## YOUR INSTRUCTIONS
Please transcribe the listing below in full, exactly as written, leaving out its pictures.

## DATA RECORDS
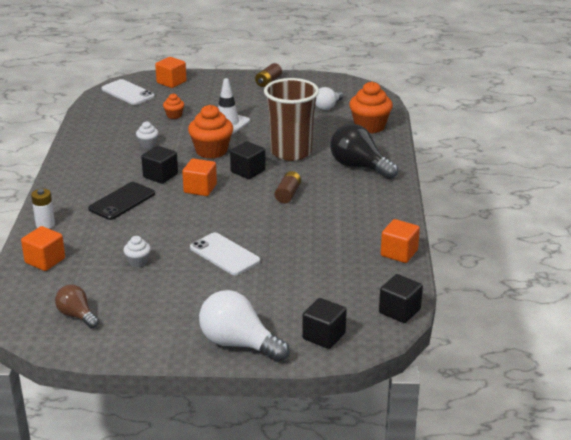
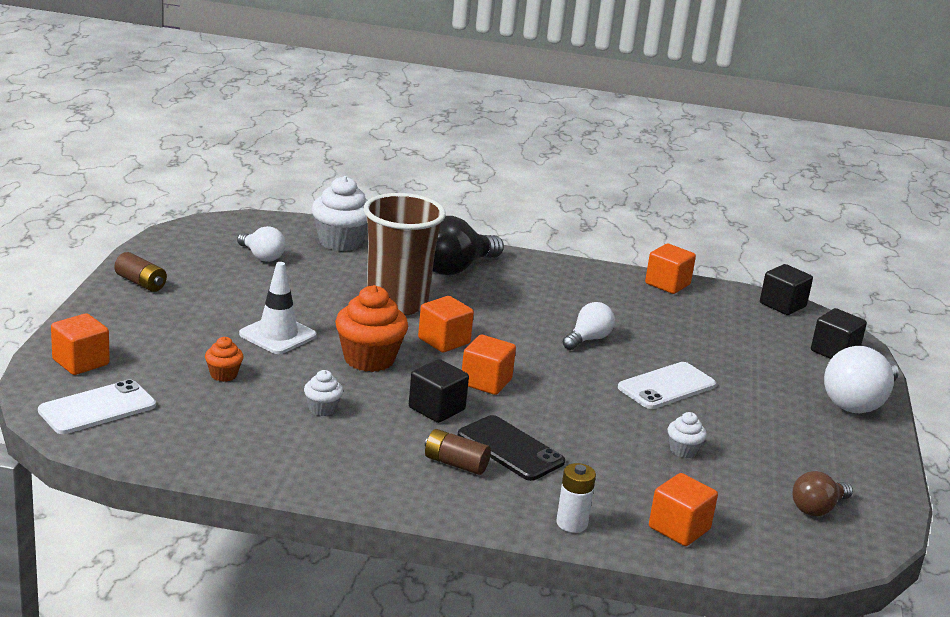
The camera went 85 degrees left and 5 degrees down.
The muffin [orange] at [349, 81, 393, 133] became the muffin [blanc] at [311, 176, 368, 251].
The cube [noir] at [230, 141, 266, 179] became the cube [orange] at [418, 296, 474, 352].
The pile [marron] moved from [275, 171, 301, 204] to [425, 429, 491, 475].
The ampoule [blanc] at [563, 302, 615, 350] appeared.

## SOLUTION TO THIS TASK
The camera went 85 degrees left and 5 degrees down.
The muffin [orange] at [349, 81, 393, 133] became the muffin [blanc] at [311, 176, 368, 251].
The cube [noir] at [230, 141, 266, 179] became the cube [orange] at [418, 296, 474, 352].
The pile [marron] moved from [275, 171, 301, 204] to [425, 429, 491, 475].
The ampoule [blanc] at [563, 302, 615, 350] appeared.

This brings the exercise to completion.